-- Object state change records --

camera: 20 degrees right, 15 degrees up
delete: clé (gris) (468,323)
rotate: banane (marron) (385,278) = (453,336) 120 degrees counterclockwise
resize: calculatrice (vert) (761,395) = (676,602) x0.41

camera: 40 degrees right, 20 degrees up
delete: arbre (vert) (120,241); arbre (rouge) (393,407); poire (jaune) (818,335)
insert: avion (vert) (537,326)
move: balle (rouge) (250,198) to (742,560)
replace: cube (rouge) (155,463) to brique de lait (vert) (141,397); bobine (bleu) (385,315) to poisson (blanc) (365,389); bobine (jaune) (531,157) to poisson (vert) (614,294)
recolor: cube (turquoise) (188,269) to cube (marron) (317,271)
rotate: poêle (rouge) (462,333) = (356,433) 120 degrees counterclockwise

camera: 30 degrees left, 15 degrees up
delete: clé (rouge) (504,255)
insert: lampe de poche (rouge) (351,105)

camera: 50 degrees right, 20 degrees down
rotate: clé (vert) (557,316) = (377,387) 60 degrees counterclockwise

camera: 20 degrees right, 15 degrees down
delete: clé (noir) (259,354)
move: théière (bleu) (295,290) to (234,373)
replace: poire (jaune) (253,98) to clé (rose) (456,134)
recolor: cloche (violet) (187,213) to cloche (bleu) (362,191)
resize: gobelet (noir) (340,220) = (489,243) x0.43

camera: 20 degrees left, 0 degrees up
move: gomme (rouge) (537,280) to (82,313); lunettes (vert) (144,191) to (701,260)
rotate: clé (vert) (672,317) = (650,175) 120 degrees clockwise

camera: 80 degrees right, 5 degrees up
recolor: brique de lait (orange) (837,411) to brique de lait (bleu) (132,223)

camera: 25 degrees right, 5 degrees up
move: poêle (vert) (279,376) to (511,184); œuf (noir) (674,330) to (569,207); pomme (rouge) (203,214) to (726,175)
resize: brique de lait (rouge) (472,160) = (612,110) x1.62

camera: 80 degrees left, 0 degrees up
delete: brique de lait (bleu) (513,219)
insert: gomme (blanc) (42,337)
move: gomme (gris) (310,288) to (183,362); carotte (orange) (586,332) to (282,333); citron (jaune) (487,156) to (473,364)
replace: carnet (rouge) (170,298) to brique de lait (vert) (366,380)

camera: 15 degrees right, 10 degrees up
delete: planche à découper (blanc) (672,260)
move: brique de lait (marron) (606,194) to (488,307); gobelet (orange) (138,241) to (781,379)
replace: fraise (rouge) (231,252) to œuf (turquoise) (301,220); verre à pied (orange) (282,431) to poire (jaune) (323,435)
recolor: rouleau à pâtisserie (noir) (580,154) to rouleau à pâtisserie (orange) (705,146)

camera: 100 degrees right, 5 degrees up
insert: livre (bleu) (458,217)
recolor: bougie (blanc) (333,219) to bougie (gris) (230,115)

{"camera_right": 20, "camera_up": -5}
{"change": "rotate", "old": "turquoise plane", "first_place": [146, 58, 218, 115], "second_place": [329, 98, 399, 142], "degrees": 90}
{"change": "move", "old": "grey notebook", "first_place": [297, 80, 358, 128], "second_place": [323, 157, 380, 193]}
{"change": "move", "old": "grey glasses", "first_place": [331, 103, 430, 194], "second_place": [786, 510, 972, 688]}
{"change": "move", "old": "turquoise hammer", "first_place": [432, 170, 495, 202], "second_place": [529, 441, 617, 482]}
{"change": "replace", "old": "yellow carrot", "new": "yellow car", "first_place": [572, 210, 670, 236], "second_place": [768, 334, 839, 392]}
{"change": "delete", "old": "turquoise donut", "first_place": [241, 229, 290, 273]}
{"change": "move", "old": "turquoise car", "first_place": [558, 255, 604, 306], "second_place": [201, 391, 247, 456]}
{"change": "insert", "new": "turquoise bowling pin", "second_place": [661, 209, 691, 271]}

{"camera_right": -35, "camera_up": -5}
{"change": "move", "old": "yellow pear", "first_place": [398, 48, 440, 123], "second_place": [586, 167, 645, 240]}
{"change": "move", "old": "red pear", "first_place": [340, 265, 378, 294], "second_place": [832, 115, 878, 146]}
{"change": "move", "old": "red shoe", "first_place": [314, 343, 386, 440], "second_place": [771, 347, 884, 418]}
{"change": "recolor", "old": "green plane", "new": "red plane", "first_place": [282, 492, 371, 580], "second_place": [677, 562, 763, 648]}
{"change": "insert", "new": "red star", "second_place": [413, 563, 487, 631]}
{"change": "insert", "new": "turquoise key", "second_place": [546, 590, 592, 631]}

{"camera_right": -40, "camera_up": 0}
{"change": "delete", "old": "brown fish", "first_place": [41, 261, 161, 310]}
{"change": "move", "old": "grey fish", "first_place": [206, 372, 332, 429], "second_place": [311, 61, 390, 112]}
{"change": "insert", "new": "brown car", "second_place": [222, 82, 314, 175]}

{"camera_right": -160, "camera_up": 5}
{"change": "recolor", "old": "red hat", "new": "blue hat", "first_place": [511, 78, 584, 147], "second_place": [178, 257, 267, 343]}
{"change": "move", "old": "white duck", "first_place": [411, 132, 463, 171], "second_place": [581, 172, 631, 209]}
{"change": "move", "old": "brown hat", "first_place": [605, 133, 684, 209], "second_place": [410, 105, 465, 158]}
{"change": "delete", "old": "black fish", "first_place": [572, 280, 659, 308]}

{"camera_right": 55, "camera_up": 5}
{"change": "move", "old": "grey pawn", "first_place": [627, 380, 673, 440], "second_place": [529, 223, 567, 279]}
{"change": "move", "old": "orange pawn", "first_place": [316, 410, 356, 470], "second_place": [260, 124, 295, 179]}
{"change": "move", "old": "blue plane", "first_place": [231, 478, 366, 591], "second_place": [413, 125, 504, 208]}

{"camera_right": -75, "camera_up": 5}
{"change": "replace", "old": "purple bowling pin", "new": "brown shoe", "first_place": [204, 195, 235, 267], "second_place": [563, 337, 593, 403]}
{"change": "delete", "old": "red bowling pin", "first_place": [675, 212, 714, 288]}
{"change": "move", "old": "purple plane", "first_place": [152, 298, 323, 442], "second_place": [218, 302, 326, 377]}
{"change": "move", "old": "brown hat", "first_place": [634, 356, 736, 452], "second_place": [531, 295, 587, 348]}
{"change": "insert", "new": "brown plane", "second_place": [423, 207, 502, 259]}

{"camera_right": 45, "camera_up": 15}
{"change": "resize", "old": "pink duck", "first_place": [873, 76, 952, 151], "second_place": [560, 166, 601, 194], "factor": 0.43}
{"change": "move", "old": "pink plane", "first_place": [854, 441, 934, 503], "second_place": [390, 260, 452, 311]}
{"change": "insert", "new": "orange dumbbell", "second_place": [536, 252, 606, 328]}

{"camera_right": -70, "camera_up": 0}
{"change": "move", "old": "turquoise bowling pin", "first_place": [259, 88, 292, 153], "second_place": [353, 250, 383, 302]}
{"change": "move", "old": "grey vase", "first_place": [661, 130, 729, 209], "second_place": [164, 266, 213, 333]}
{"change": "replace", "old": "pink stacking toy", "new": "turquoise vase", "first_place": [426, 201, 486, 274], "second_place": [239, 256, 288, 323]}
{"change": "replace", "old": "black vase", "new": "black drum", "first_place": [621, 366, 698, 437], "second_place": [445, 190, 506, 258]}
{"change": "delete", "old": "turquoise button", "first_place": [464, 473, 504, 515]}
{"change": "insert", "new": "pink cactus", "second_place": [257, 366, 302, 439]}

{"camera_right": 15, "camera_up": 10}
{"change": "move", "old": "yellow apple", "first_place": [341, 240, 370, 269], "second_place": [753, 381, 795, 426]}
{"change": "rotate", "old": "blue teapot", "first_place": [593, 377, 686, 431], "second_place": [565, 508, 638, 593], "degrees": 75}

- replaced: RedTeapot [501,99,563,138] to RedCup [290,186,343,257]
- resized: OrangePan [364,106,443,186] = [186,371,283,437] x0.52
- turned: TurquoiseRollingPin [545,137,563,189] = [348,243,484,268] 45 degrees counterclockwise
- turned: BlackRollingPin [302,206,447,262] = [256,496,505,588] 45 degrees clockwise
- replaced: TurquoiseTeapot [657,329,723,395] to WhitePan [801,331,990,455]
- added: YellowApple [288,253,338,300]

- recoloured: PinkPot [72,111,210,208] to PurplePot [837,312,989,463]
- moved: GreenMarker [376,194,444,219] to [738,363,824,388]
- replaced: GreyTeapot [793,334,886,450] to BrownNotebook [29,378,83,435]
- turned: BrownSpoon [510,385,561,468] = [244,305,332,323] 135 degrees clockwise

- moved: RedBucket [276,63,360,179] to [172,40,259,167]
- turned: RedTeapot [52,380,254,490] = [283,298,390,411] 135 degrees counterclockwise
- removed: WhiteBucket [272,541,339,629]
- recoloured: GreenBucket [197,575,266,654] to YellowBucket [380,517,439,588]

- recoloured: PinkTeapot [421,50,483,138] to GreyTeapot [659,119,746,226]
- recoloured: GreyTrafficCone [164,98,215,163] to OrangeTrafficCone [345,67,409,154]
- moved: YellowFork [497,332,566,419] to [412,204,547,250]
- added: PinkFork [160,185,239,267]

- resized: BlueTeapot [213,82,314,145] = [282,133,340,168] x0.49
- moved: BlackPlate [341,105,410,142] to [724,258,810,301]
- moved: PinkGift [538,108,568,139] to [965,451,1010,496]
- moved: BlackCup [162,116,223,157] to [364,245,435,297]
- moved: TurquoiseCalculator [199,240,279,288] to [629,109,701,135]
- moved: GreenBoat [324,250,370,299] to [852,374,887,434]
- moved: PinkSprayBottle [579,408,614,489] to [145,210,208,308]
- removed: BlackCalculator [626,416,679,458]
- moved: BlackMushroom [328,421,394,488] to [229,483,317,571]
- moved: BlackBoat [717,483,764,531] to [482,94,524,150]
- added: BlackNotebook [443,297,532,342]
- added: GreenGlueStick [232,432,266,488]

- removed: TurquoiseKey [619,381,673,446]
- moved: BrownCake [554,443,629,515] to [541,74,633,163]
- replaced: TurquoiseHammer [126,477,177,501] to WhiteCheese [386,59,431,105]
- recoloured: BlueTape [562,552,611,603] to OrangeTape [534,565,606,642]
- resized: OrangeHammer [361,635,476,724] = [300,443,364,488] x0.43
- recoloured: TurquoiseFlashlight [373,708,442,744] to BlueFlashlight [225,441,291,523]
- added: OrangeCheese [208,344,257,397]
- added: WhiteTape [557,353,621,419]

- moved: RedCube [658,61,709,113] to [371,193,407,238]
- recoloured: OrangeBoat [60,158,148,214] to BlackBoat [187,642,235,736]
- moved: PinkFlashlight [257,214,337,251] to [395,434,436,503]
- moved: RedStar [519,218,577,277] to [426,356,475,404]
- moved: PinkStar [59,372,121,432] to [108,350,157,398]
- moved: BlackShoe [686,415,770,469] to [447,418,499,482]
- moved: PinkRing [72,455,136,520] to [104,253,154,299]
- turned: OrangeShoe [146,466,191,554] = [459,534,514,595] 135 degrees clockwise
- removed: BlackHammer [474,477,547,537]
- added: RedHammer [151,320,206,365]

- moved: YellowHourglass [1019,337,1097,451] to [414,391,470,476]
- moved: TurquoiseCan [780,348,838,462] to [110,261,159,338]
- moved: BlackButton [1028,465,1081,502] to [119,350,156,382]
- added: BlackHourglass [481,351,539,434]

-- Required work --
Up to and including the line that contains "rotate: banane (marron)", restate word for word every line of the entries, starting from the first.

-- Response --
camera: 20 degrees right, 15 degrees up
delete: clé (gris) (468,323)
rotate: banane (marron) (385,278) = (453,336) 120 degrees counterclockwise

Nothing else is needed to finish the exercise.